===== Exercise input =====

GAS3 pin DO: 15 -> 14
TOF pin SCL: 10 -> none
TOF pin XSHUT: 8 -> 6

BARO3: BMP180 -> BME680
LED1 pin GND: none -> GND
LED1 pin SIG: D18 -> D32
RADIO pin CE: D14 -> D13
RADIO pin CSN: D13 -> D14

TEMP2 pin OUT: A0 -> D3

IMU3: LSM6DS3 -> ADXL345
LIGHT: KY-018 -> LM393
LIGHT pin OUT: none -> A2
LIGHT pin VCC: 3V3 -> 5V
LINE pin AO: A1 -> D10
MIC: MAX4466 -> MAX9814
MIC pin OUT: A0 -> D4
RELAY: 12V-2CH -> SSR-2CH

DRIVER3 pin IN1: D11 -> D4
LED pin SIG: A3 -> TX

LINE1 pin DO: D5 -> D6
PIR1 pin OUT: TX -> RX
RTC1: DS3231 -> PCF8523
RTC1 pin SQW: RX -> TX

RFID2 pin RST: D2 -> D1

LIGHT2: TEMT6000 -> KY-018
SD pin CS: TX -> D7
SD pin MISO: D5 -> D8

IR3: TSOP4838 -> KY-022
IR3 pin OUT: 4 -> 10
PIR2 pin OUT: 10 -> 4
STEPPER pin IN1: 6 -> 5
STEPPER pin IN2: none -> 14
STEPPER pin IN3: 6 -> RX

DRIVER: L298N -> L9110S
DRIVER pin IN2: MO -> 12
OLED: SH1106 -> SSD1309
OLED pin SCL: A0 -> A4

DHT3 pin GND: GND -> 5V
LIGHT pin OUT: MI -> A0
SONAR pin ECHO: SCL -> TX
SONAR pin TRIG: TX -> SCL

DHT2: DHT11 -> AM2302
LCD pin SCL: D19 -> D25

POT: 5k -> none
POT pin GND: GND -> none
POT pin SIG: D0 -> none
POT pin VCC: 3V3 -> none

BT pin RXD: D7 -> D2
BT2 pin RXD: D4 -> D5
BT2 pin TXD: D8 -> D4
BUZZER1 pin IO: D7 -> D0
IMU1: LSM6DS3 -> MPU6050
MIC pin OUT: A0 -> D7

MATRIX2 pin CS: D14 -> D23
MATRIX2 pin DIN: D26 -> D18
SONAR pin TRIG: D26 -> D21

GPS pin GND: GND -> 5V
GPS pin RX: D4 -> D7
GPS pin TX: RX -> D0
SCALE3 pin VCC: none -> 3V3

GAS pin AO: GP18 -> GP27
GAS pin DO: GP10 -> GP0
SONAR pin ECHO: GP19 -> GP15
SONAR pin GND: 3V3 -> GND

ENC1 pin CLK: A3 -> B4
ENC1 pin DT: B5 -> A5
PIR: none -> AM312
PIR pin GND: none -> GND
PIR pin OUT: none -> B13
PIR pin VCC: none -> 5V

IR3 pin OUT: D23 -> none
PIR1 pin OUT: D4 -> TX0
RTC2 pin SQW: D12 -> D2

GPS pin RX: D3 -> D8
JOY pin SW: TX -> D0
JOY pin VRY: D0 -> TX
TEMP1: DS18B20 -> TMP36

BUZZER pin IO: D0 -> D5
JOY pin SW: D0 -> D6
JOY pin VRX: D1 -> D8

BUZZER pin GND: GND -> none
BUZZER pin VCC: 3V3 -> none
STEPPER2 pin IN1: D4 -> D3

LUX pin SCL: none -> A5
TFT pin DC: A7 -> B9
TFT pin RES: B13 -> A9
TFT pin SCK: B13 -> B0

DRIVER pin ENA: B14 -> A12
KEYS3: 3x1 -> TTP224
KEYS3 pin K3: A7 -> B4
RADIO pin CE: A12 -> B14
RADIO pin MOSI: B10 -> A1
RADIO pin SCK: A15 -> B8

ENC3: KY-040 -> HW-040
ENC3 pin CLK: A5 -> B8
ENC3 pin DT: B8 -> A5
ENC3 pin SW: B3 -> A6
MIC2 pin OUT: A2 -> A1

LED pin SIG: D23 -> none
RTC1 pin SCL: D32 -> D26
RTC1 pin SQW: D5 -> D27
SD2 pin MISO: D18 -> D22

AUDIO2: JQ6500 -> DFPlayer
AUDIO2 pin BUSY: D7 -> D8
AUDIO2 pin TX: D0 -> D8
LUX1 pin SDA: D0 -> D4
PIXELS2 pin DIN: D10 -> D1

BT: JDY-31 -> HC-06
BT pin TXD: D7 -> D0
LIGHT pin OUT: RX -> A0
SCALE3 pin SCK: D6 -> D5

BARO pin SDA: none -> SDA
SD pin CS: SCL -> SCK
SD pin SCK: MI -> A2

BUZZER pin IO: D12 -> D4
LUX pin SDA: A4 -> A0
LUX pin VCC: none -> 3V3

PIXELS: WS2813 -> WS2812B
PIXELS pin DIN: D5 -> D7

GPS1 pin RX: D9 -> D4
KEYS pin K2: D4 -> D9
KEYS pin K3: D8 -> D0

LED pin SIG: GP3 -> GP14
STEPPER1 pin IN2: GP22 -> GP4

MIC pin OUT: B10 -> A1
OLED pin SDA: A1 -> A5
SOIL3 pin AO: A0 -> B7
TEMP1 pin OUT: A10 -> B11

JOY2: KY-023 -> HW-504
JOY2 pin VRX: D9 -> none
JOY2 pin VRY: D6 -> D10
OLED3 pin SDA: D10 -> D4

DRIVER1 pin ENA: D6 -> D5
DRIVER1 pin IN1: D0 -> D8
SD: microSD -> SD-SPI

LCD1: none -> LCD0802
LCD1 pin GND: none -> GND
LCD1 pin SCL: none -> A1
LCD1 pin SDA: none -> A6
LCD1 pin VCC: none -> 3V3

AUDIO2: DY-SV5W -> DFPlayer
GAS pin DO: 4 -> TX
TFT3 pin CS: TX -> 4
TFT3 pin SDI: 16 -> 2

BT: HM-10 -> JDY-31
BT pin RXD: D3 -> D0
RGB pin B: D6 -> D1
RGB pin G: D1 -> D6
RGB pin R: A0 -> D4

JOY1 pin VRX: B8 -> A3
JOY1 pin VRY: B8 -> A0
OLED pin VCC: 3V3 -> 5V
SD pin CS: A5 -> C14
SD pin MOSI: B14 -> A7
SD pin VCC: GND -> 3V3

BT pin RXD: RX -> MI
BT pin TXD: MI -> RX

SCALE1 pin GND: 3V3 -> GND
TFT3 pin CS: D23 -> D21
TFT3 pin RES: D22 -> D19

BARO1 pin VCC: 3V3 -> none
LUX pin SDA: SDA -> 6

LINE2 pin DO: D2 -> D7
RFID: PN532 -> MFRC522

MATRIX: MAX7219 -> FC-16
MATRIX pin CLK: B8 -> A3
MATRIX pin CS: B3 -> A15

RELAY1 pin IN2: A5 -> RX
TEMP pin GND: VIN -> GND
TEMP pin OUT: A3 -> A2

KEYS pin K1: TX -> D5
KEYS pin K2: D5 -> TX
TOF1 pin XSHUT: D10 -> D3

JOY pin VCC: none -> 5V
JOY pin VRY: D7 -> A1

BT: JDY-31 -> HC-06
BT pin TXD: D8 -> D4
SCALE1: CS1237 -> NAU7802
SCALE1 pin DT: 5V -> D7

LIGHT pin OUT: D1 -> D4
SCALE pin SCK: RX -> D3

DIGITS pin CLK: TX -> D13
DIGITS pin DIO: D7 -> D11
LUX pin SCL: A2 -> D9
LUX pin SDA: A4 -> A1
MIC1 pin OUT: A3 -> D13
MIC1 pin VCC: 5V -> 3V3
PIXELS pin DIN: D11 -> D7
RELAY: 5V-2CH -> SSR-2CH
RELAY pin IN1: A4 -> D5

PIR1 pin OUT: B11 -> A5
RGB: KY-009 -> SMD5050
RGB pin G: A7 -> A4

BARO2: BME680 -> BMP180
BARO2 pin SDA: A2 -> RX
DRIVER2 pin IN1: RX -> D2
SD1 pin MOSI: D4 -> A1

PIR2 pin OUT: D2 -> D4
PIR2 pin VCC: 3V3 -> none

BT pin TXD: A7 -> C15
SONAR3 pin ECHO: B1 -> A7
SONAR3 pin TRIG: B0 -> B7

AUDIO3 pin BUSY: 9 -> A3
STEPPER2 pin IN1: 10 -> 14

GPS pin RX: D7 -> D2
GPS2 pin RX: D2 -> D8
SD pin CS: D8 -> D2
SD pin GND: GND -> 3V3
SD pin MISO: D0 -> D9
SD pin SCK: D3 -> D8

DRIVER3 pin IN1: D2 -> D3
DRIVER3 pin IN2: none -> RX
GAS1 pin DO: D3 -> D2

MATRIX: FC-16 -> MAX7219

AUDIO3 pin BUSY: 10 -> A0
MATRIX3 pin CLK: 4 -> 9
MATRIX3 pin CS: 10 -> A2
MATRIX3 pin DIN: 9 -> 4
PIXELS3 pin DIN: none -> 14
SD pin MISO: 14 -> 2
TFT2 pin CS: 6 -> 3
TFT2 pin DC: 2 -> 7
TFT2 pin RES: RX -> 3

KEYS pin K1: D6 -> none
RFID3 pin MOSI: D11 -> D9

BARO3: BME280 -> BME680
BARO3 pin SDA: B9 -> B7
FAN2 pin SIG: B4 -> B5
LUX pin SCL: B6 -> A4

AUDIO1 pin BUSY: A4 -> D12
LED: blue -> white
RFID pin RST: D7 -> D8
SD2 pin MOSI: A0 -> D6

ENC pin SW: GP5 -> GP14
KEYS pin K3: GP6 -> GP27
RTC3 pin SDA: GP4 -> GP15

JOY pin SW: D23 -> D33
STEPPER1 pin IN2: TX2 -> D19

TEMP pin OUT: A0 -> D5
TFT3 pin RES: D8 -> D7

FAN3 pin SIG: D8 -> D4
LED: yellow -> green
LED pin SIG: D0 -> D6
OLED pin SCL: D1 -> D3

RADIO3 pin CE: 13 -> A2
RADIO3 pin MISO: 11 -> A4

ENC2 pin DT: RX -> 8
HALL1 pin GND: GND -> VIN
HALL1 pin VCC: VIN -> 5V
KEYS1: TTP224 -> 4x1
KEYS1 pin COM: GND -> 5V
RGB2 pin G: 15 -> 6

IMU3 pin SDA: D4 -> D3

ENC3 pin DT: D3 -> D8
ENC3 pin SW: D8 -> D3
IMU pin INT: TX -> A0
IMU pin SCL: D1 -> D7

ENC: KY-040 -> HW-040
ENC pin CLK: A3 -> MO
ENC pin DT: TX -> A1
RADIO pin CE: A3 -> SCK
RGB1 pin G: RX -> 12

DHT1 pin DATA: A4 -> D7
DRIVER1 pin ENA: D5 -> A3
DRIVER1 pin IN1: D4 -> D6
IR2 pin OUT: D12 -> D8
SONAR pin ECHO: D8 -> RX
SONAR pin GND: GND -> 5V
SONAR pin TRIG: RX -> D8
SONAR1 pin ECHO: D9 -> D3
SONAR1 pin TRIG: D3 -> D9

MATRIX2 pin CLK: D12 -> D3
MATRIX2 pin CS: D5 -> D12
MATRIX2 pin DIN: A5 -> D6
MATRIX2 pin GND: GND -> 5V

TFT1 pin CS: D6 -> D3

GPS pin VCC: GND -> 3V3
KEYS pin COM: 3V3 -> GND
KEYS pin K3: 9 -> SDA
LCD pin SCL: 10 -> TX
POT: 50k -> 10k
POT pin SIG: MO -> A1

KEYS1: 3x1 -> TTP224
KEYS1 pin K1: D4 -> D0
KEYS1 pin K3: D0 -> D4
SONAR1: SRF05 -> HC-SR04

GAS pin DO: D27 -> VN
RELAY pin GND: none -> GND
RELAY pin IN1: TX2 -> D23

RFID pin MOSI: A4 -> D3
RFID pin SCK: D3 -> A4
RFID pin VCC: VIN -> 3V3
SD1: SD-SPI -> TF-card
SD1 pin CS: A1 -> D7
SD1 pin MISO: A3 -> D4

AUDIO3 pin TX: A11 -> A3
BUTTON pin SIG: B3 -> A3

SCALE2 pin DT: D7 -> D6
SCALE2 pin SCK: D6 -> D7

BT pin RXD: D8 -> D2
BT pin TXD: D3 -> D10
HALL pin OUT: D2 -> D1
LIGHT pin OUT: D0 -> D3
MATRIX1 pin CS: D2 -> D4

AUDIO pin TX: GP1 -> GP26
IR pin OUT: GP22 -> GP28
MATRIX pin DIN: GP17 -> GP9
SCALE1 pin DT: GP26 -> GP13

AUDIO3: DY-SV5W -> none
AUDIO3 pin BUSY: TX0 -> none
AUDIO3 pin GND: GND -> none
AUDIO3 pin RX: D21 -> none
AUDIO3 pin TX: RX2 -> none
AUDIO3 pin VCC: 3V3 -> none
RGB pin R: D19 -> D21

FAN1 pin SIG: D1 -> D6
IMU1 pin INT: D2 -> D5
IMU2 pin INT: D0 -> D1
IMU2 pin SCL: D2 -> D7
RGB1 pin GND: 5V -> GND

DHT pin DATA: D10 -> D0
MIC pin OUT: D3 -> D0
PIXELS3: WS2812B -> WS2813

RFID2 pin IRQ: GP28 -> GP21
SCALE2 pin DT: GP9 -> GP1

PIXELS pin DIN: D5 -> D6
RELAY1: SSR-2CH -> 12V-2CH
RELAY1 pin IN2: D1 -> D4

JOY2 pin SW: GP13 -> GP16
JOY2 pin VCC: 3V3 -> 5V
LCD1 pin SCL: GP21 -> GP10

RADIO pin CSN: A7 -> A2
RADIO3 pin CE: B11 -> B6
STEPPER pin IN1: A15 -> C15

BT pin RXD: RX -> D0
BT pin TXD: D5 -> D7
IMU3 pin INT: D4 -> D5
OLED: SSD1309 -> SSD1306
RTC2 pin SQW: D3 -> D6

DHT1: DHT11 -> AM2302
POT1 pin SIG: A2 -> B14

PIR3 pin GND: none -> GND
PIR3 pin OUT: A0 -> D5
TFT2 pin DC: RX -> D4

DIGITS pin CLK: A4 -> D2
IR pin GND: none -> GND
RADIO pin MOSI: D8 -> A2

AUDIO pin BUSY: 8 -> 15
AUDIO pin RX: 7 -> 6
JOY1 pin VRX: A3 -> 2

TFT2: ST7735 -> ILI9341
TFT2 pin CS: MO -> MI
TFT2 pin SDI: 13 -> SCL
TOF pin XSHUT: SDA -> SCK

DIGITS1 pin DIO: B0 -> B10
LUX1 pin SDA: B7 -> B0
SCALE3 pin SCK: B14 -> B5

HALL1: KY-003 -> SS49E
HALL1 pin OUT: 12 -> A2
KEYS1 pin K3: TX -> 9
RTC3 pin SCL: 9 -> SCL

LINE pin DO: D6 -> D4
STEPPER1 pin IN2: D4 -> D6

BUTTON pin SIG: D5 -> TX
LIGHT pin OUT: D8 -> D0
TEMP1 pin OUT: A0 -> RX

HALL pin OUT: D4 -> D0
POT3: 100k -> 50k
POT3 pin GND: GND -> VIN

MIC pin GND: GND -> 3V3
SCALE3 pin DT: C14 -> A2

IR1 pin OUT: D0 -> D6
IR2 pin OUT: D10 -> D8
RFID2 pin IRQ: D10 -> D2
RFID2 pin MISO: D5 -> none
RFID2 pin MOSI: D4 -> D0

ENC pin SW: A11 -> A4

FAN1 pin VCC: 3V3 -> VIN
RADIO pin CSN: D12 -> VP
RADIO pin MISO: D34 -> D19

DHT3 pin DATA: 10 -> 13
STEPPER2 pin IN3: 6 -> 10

=====

> [Work request]:
Working from the entries above, find every line in which the word "DATA" occurs and copy it.

> [Response below]:
DHT1 pin DATA: A4 -> D7
DHT pin DATA: D10 -> D0
DHT3 pin DATA: 10 -> 13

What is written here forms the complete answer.